» **Exercise instructions**:
Each line below needs to be returned exactly. Skip any picture.

» **Raw data**:
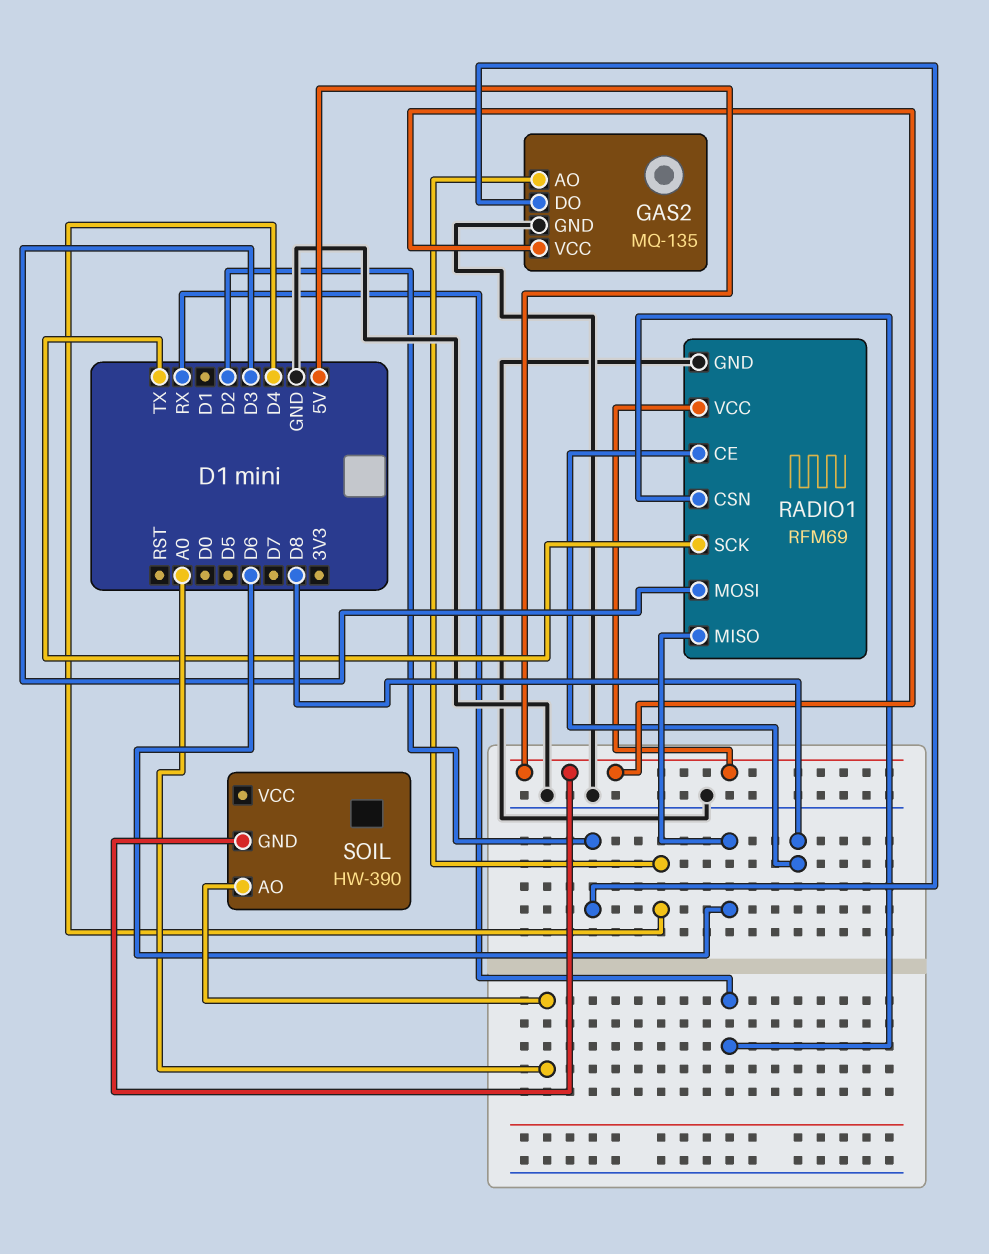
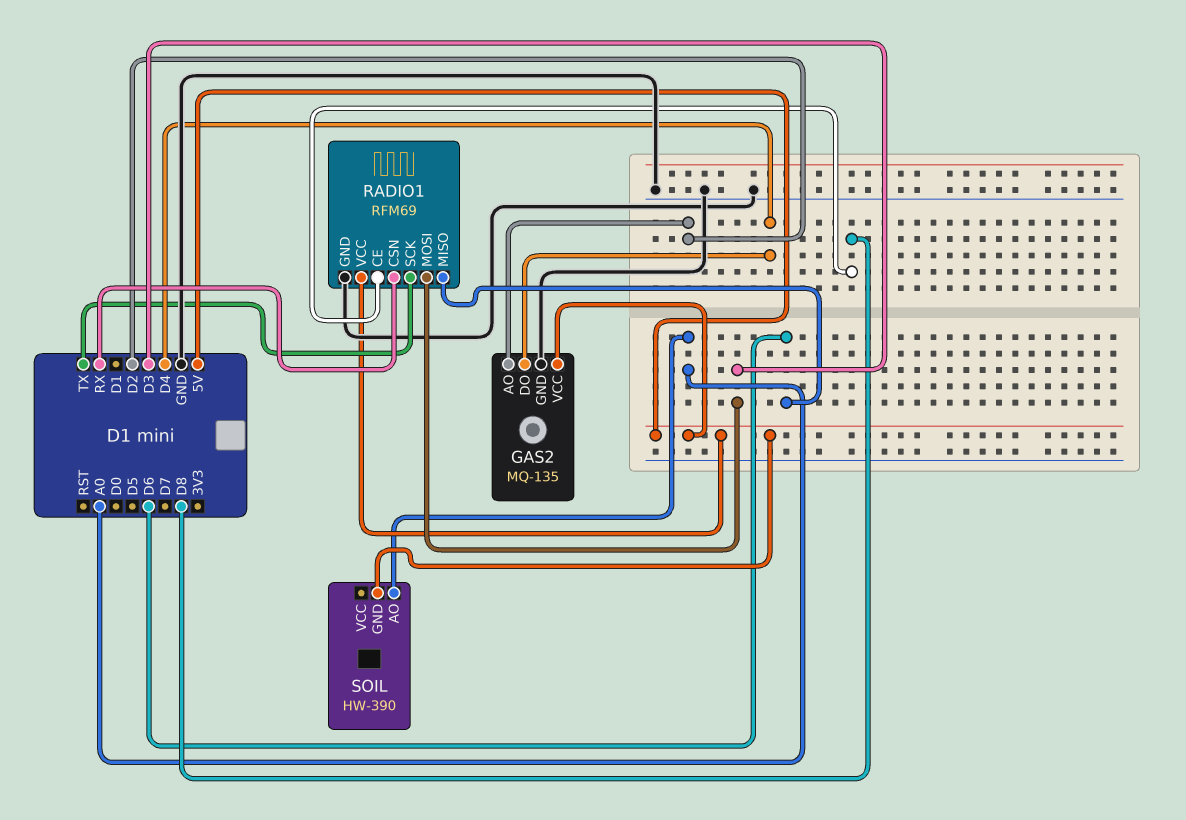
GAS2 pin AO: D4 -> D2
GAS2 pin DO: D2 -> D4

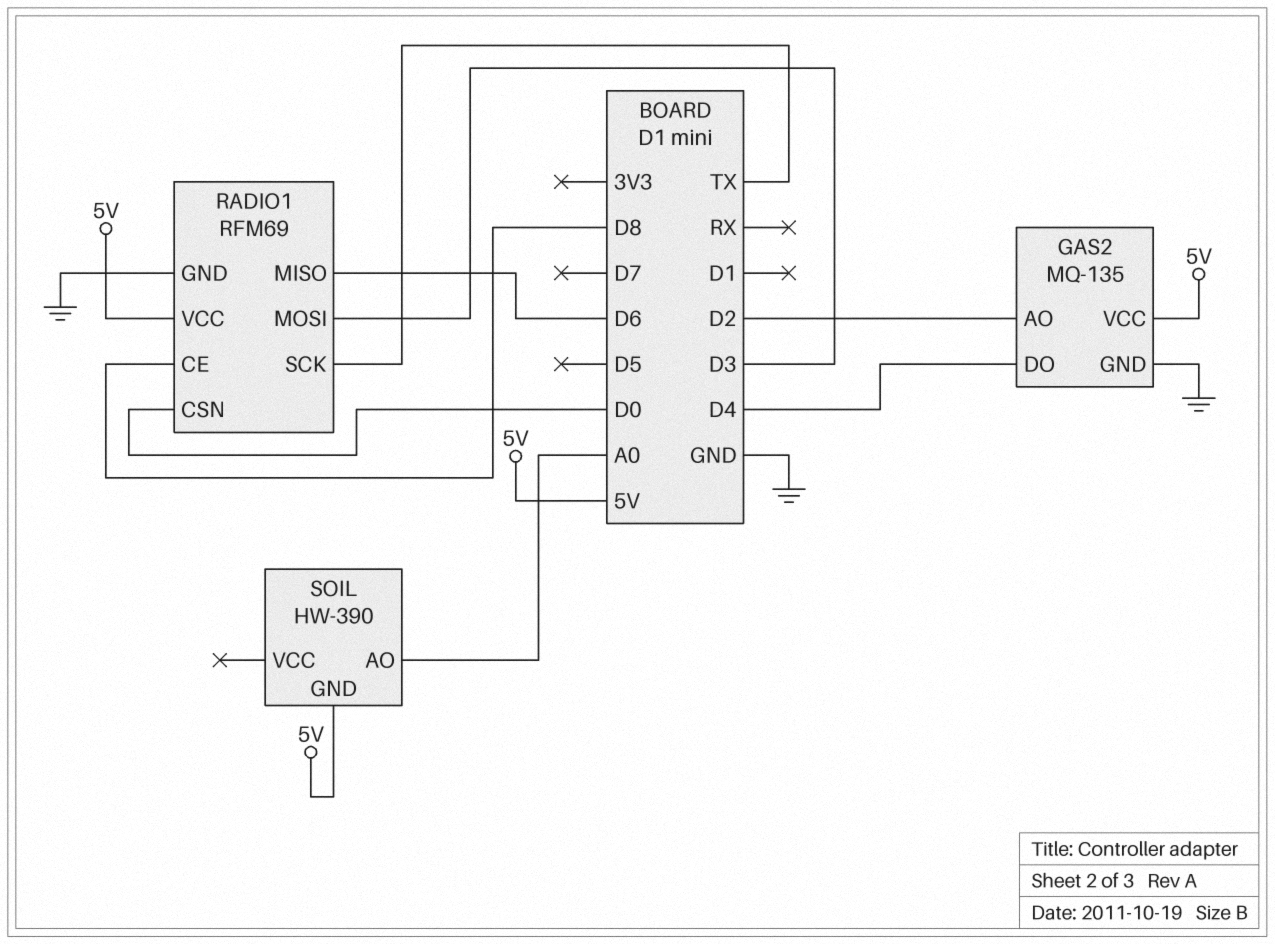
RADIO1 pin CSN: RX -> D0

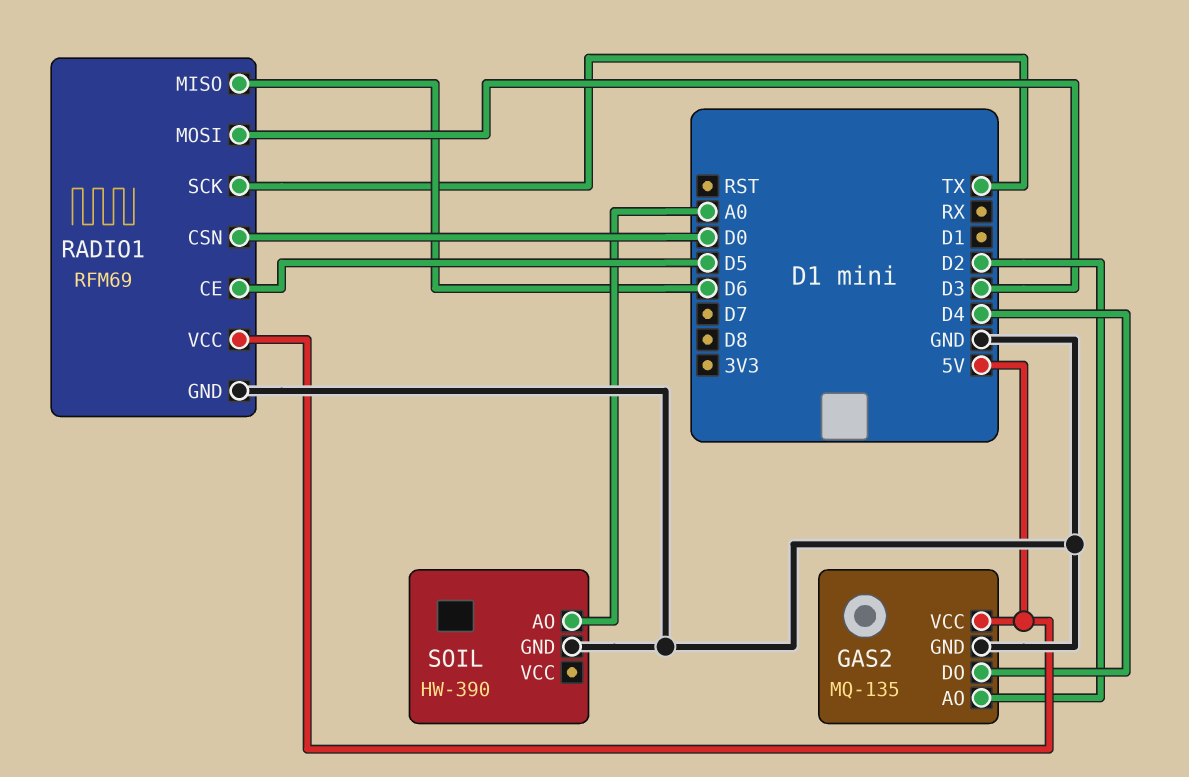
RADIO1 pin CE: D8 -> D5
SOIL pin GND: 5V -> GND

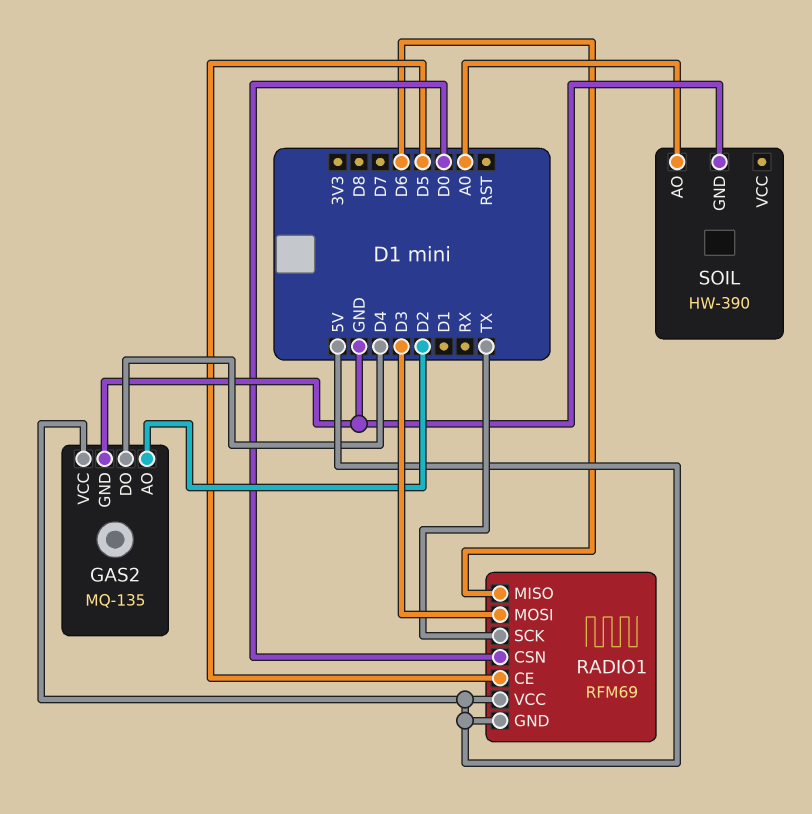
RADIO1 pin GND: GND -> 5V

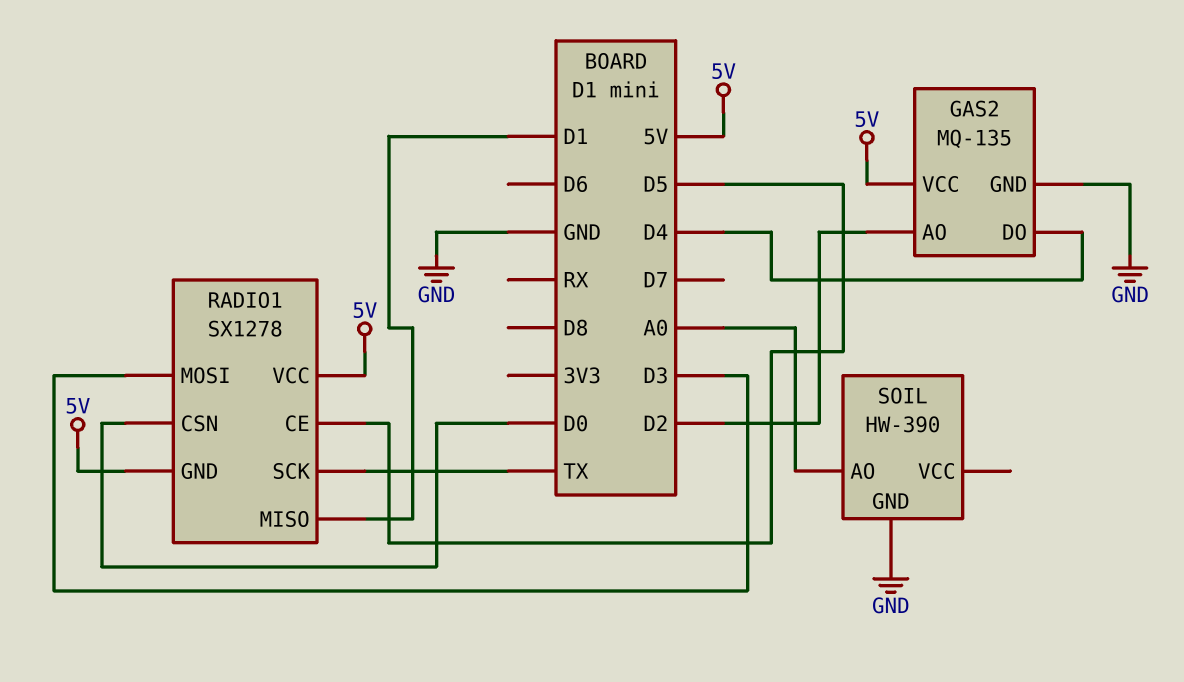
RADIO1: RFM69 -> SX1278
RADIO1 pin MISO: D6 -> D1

» **Answer box**:
GAS2 pin AO: D4 -> D2
GAS2 pin DO: D2 -> D4

RADIO1 pin CSN: RX -> D0

RADIO1 pin CE: D8 -> D5
SOIL pin GND: 5V -> GND

RADIO1 pin GND: GND -> 5V

RADIO1: RFM69 -> SX1278
RADIO1 pin MISO: D6 -> D1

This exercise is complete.